Below are records to repeat exactly. Omit the pictures from the copy.

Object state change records
*-*-*
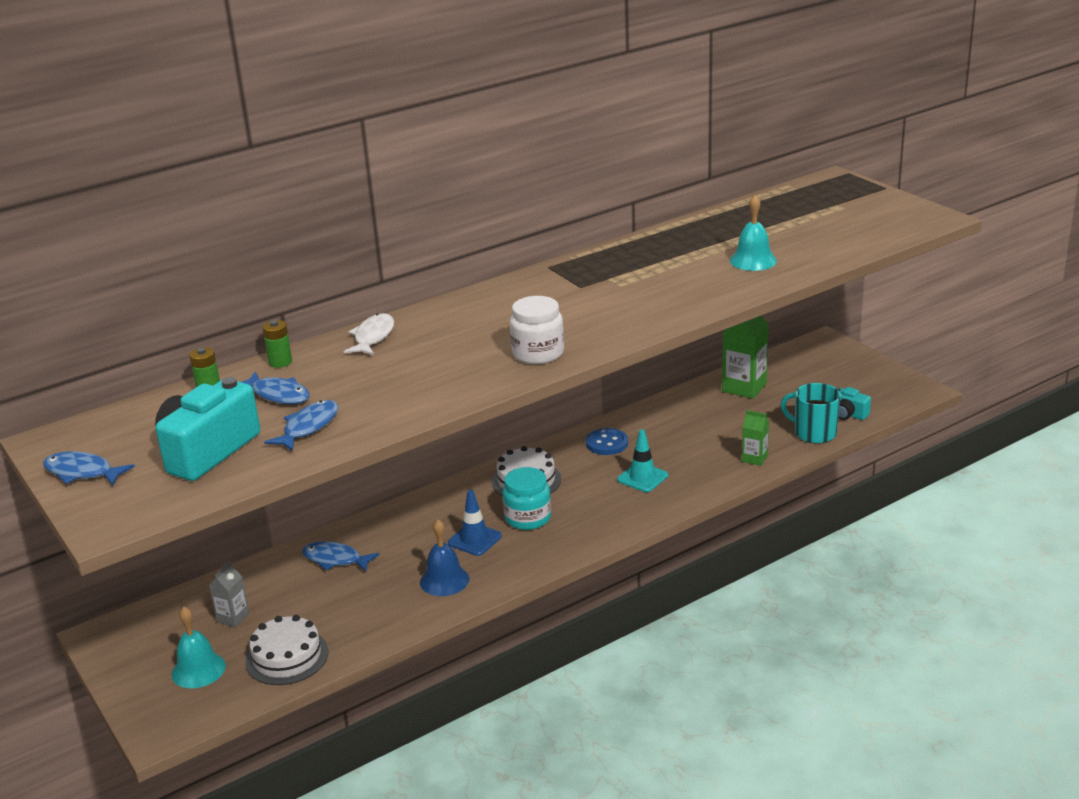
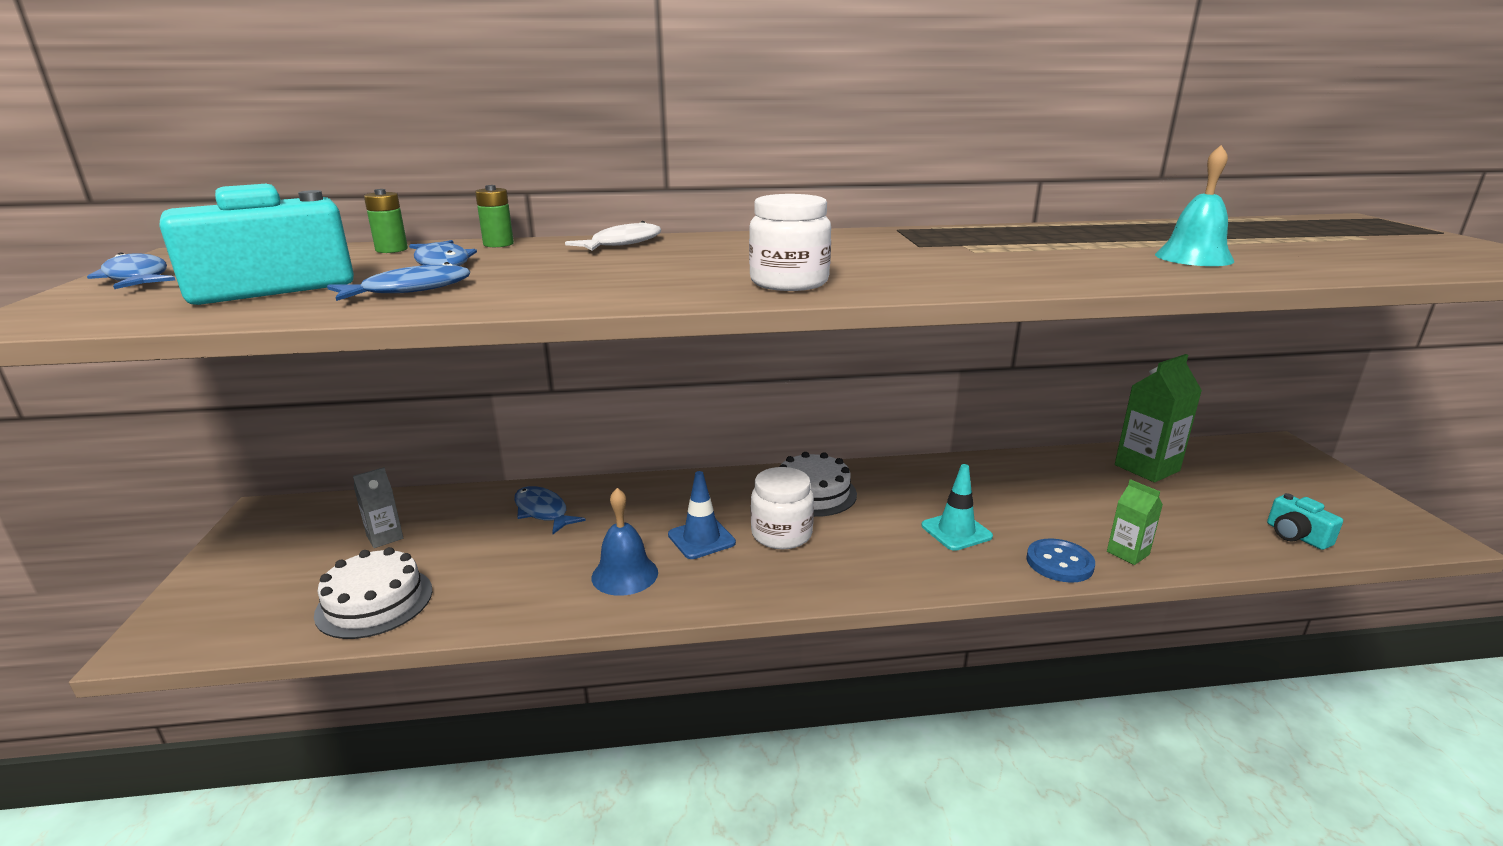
camera: 25 degrees right, 5 degrees down
(198, 670) = (284, 581): turquoise bell -> none
(528, 518) = (781, 534): turquoise jar -> white jar
(607, 443) = (935, 481): blue button -> blue button (1059, 563)
(814, 433) = (1233, 545): turquoise mug -> none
*-*-*
**ANSWER BOX:**
camera: 25 degrees right, 5 degrees down
(198, 670) = (284, 581): turquoise bell -> none
(528, 518) = (781, 534): turquoise jar -> white jar
(607, 443) = (935, 481): blue button -> blue button (1059, 563)
(814, 433) = (1233, 545): turquoise mug -> none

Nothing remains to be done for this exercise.